▸ **TASK DESCRIPTION**
The entries are to be duplicated exactly, though any picture in them must be omitted.

▸ **Revision comparison data**
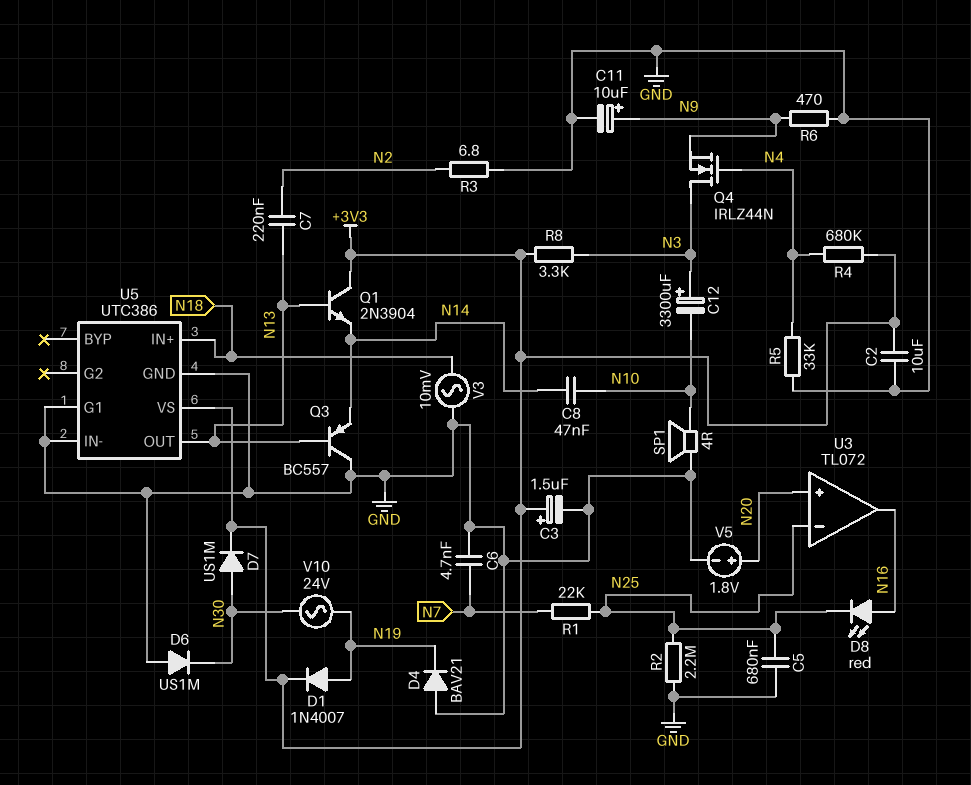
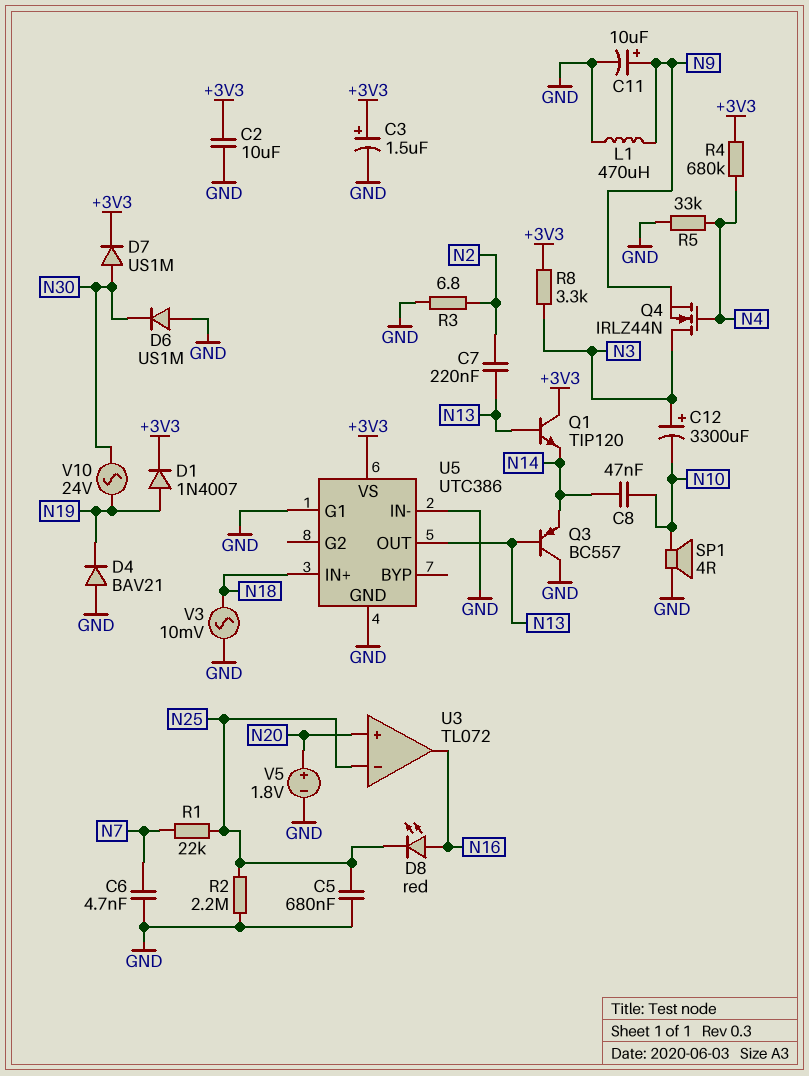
L1: none -> 470uH (GND, N9)
Q1: NPN 2N3904 (B N13, C +3V3, E N14) -> NPN TIP120 (B N13, C +3V3, E N14)
R6: 470 (GND, N9) -> none

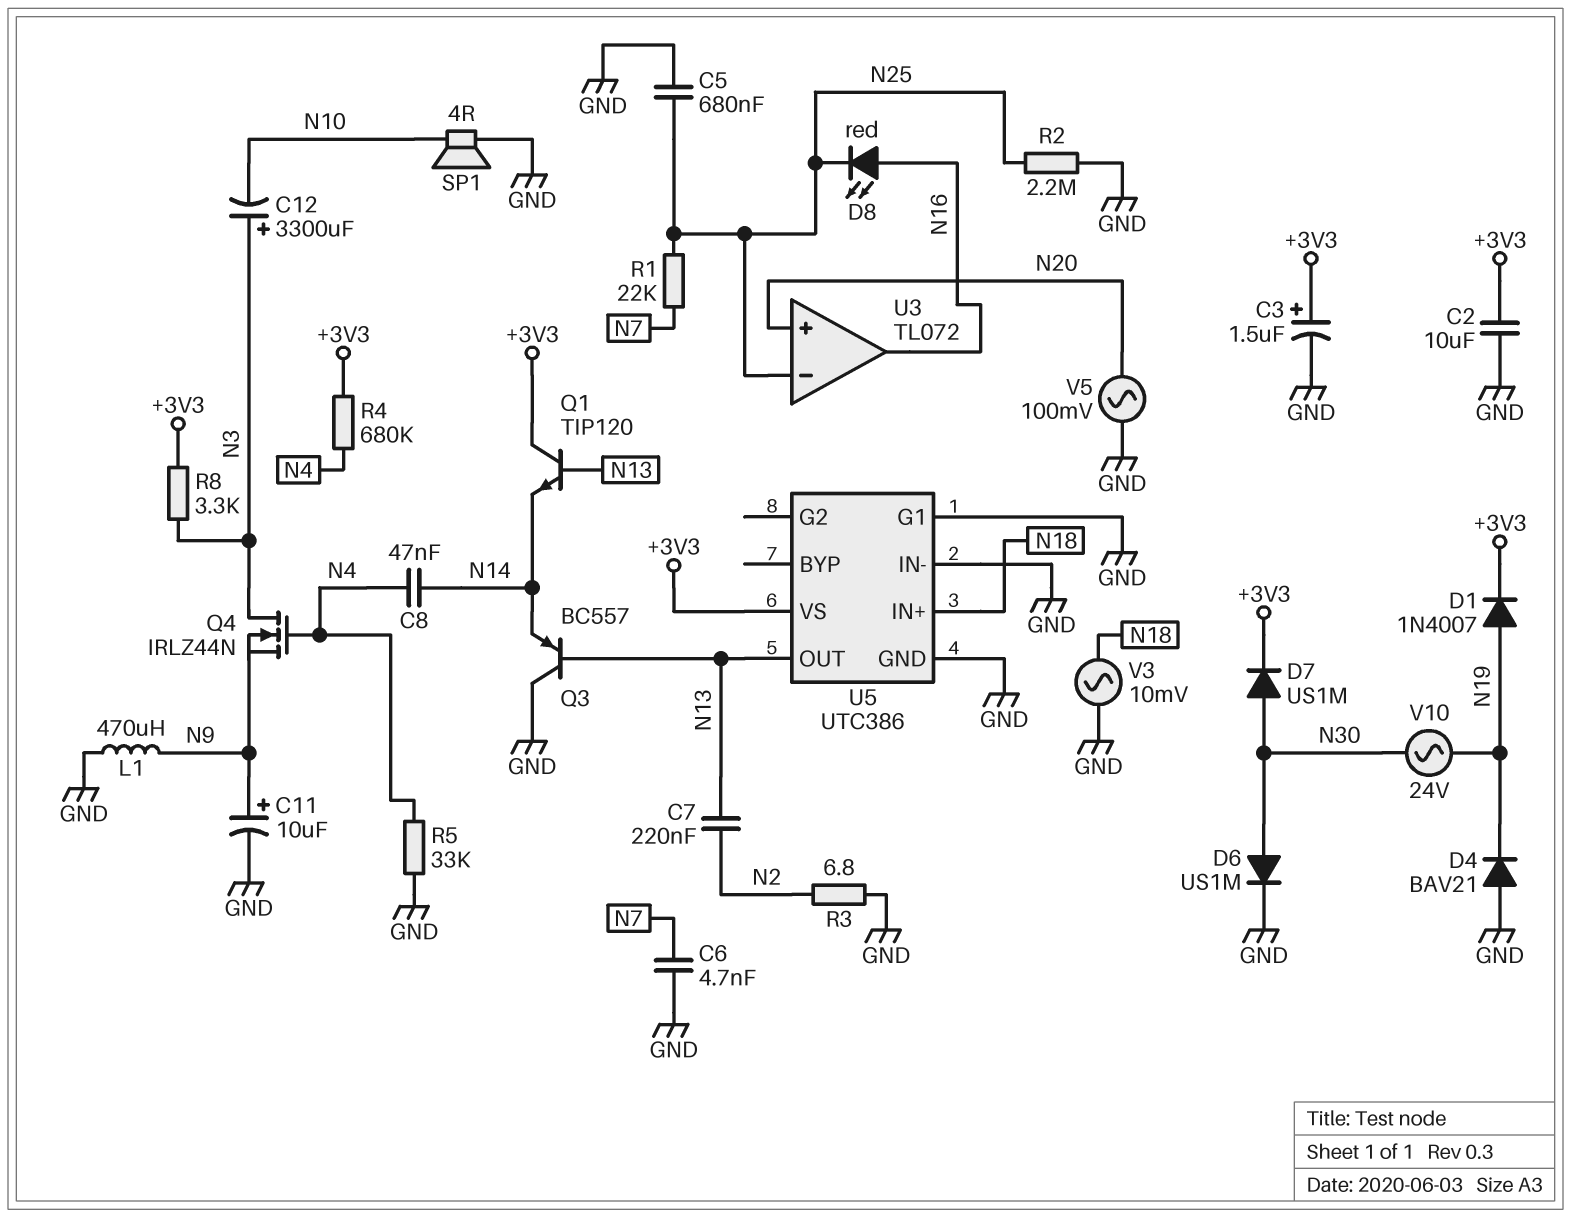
C8: 47nF (N10, N14) -> 47nF (N4, N14)
D6: diode US1M (A GND, K N30) -> diode US1M (A N30, K GND)
V5: 1.8V (plus N20, minus GND) -> AC 100mV (GND, N20)

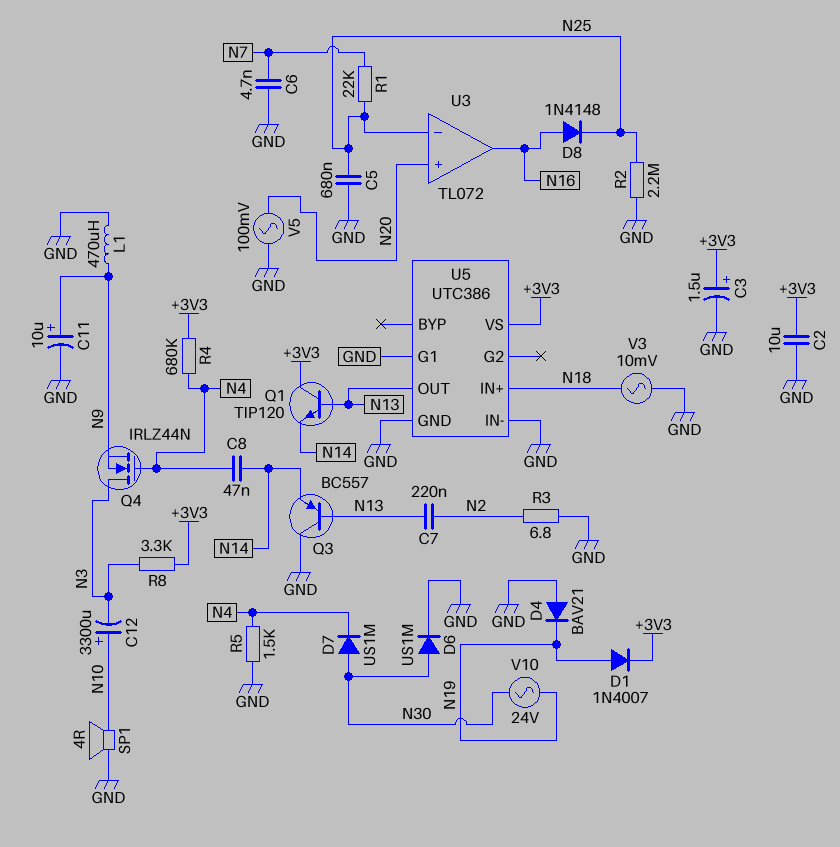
C12: 3300uF (plus N3, minus N10) -> 3300uF (plus N10, minus N3)
D7: diode US1M (A N30, K +3V3) -> diode US1M (A N30, K N4)
D8: LED red (A N16, K N25) -> diode 1N4148 (A N16, K N25)
R5: 33k (GND, N4) -> 1.5k (GND, N4)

▸ **OUTPUT BELOW**
L1: none -> 470uH (GND, N9)
Q1: NPN 2N3904 (B N13, C +3V3, E N14) -> NPN TIP120 (B N13, C +3V3, E N14)
R6: 470 (GND, N9) -> none

C8: 47nF (N10, N14) -> 47nF (N4, N14)
D6: diode US1M (A GND, K N30) -> diode US1M (A N30, K GND)
V5: 1.8V (plus N20, minus GND) -> AC 100mV (GND, N20)

C12: 3300uF (plus N3, minus N10) -> 3300uF (plus N10, minus N3)
D7: diode US1M (A N30, K +3V3) -> diode US1M (A N30, K N4)
D8: LED red (A N16, K N25) -> diode 1N4148 (A N16, K N25)
R5: 33k (GND, N4) -> 1.5k (GND, N4)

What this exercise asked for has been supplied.